EXCERPTED RECORDS:
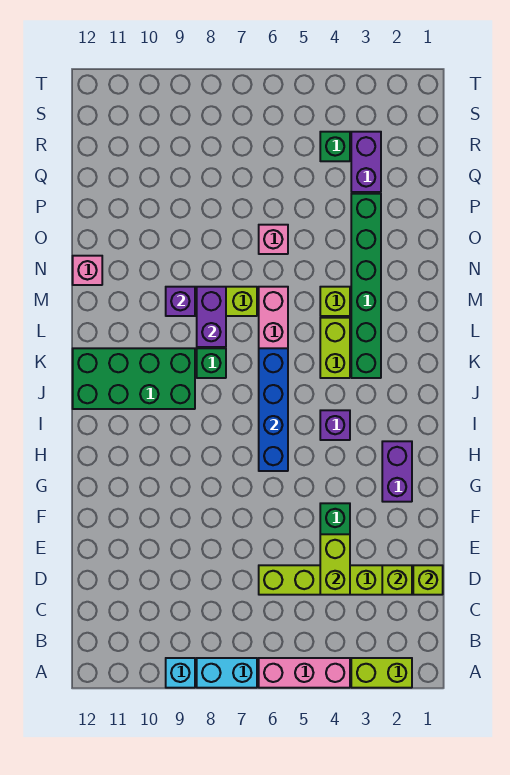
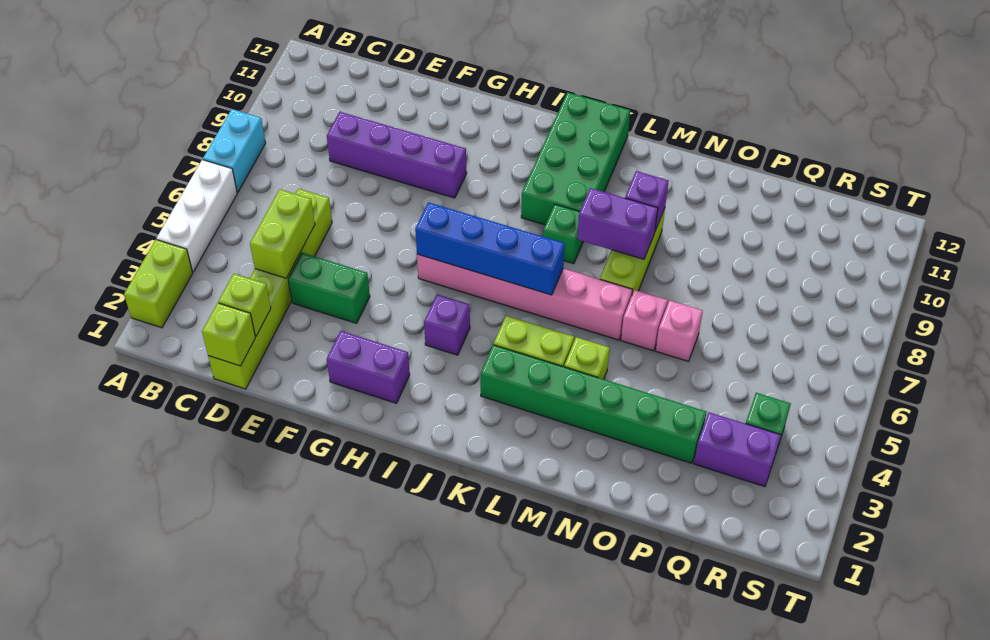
pink brick A4:A6 level 1 -> white brick A4:A6 level 1
cyan brick A9 level 1 -> none
lime brick D4:E4 level 2 -> lime brick D4:D5 level 2
none -> purple brick D9:G9 level 1
pink brick N12 level 1 -> pink brick N6 level 1

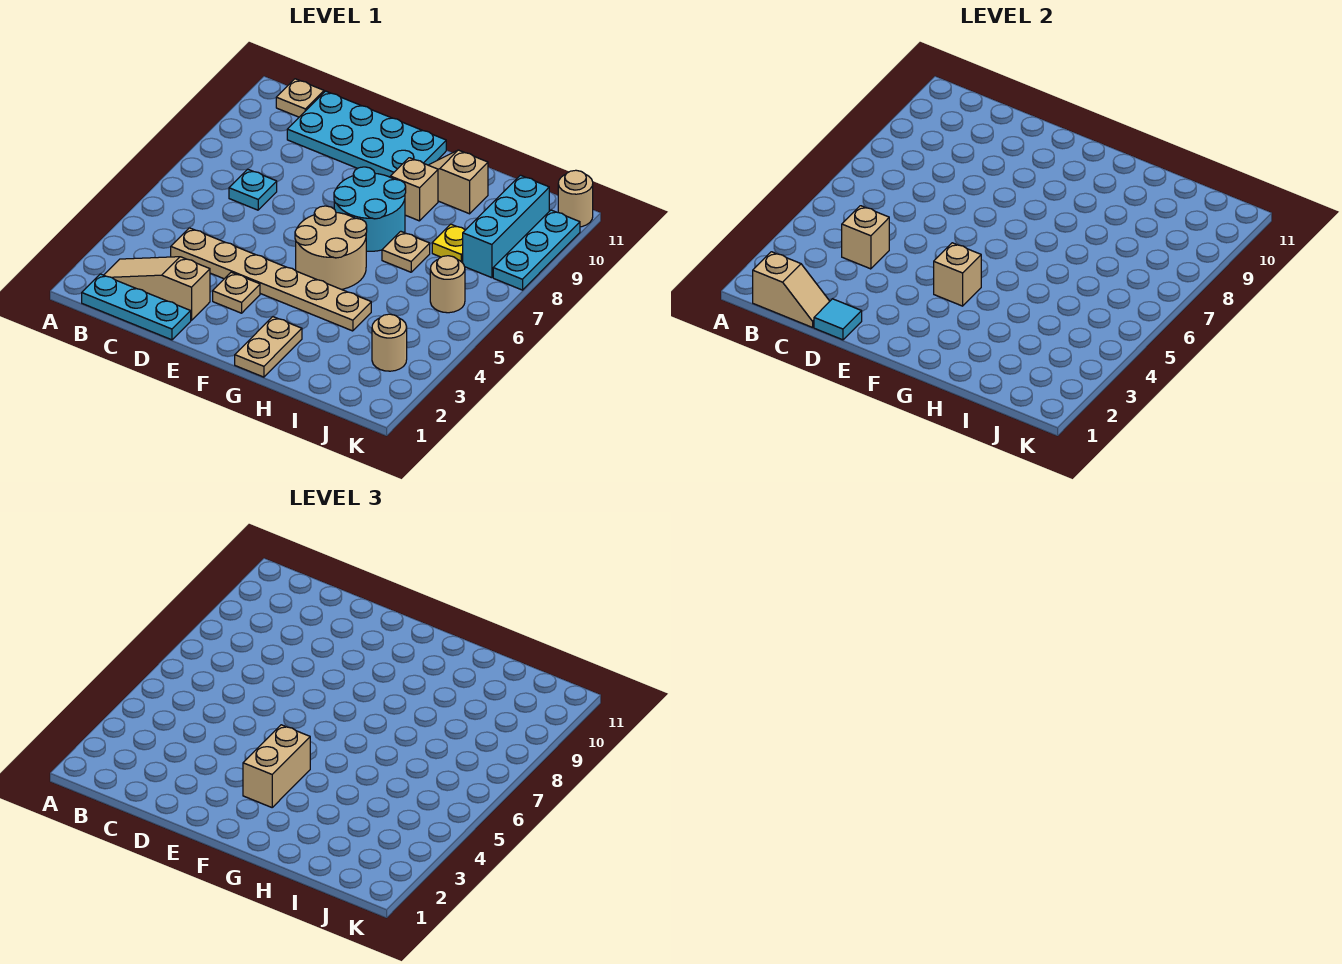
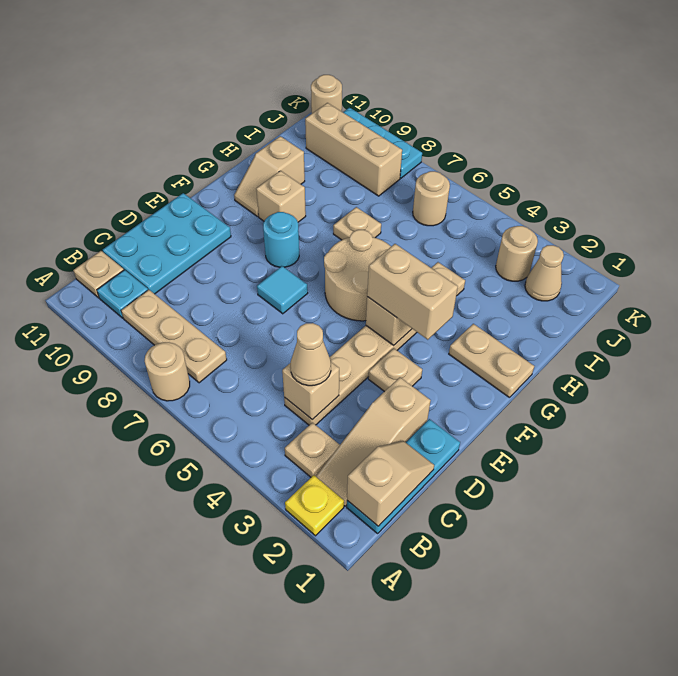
none -> tan round brick A7 level 1
none -> tan plate B3 level 1
none -> tan plate B7:B9 level 1
none -> tan cone C4 level 3
cyan plate C7 level 1 -> cyan plate B10 level 1
cyan plate C10:F11 level 1 -> cyan plate C10:E11 level 1
cyan tile D1 level 2 -> cyan tile E7 level 1
cyan round brick F7:G8 level 1 -> cyan round brick F8 level 1
yellow plate I8 level 1 -> yellow plate A2 level 1
none -> tan cone J2 level 1
cyan brick J8:J10 level 1 -> tan brick J8:J10 level 1

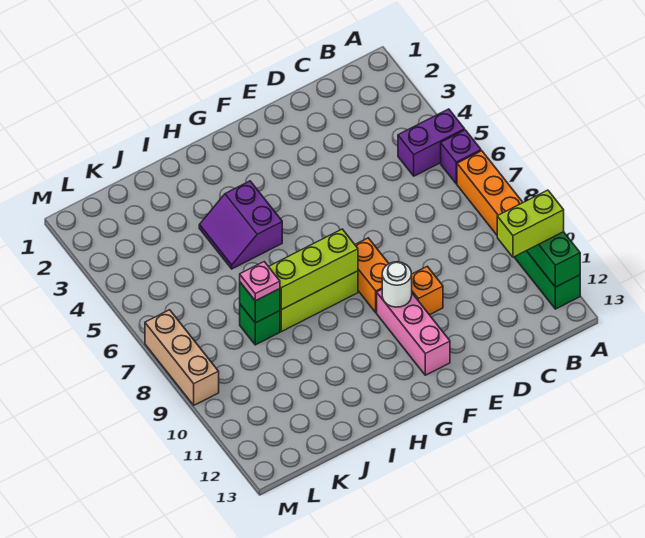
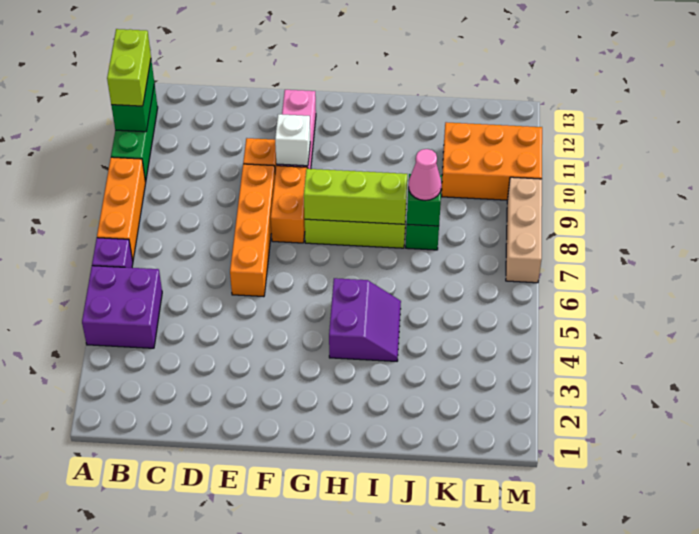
purple brick A5:B5 level 1 -> purple brick A4:B5 level 1
lime brick A11:B11 level 3 -> lime brick A11:A12 level 3
none -> orange brick E6:E9 level 1
white round brick F10 level 2 -> white brick F10 level 2
pink plate J8 level 3 -> pink cone J8 level 3
none -> orange brick K10:M11 level 1

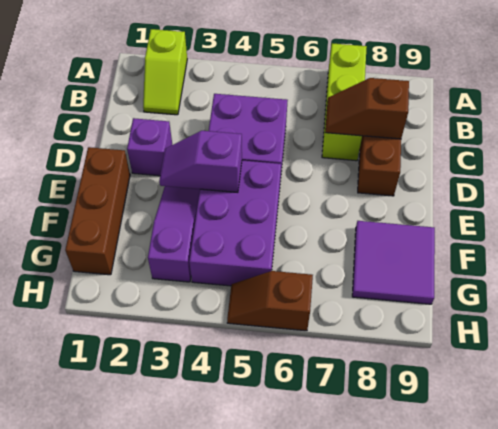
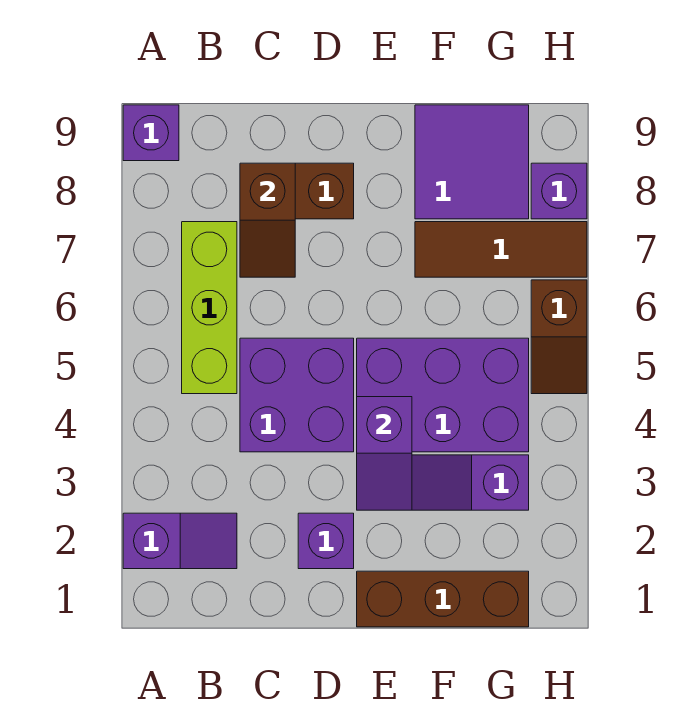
lime slope A2:B2 level 1 top A -> purple slope A2:B2 level 1 top A
lime brick A7:C7 level 1 -> lime brick B5:B7 level 1
none -> purple brick A9 level 1
none -> brown tile F7:H7 level 1
none -> purple brick H8 level 1

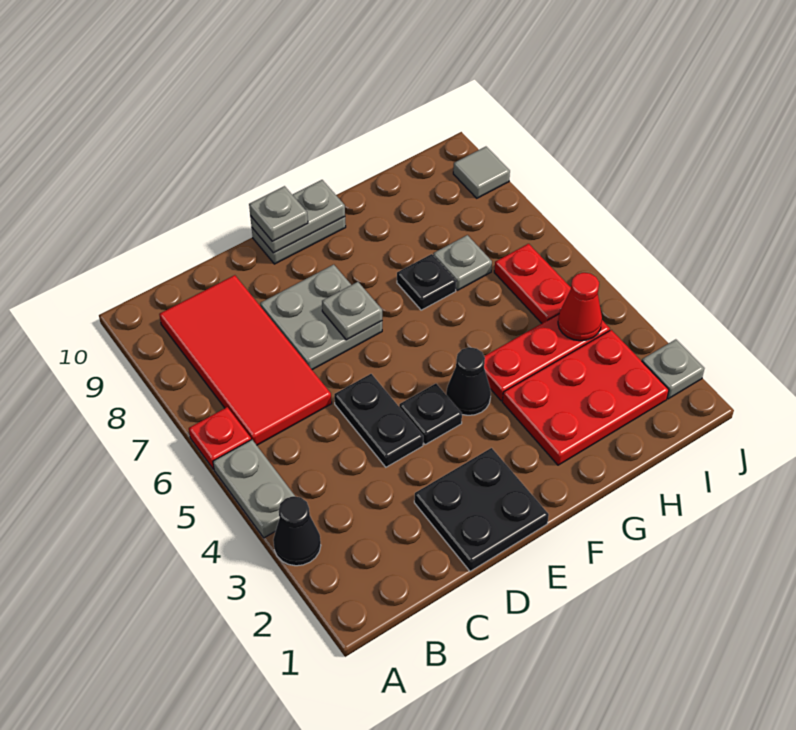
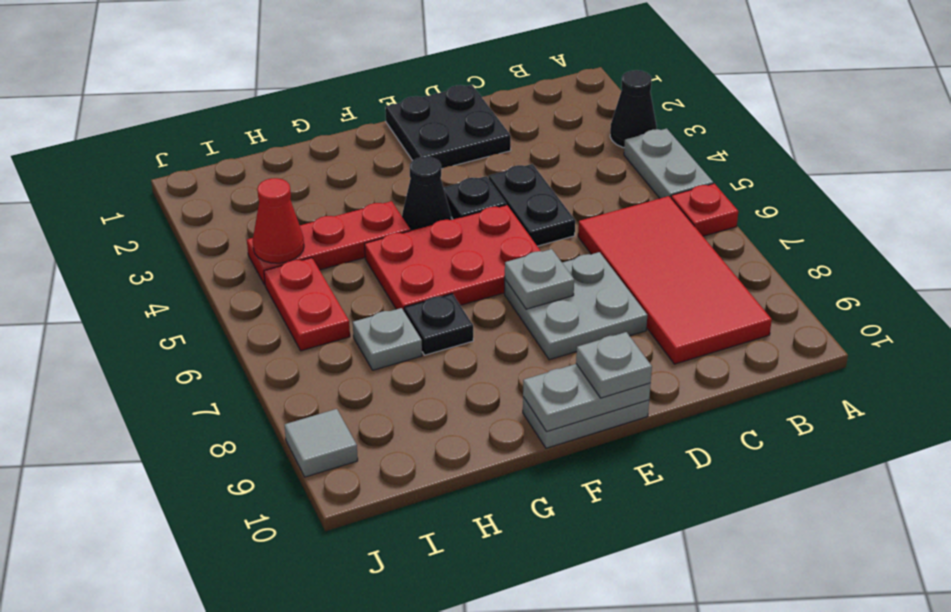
red plate G2:I3 level 1 -> red plate E5:G6 level 1
grey plate J2 level 1 -> none

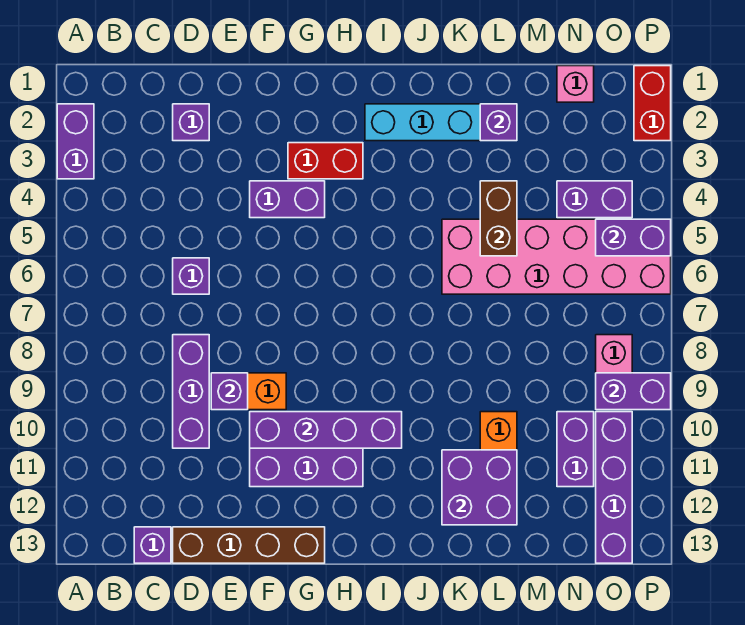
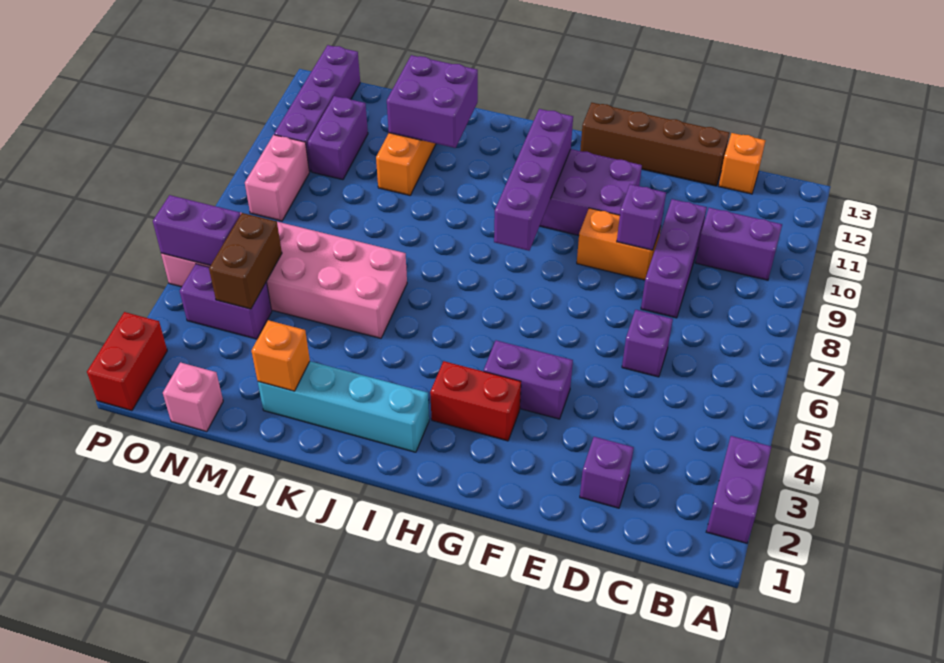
purple brick C13 level 1 -> orange brick C13 level 1
purple brick F10:I10 level 2 -> purple brick H8:H11 level 2
purple brick L2 level 2 -> orange brick L2 level 2
brown brick L4:L5 level 2 -> brown brick N4:N5 level 2
purple brick O9:P9 level 2 -> purple brick B10:C10 level 1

EXERCISE AIM: What is needed is the number of lines in the data that hold the word "tile", and nothing more.

RESPONSE TO THIS TASK: 2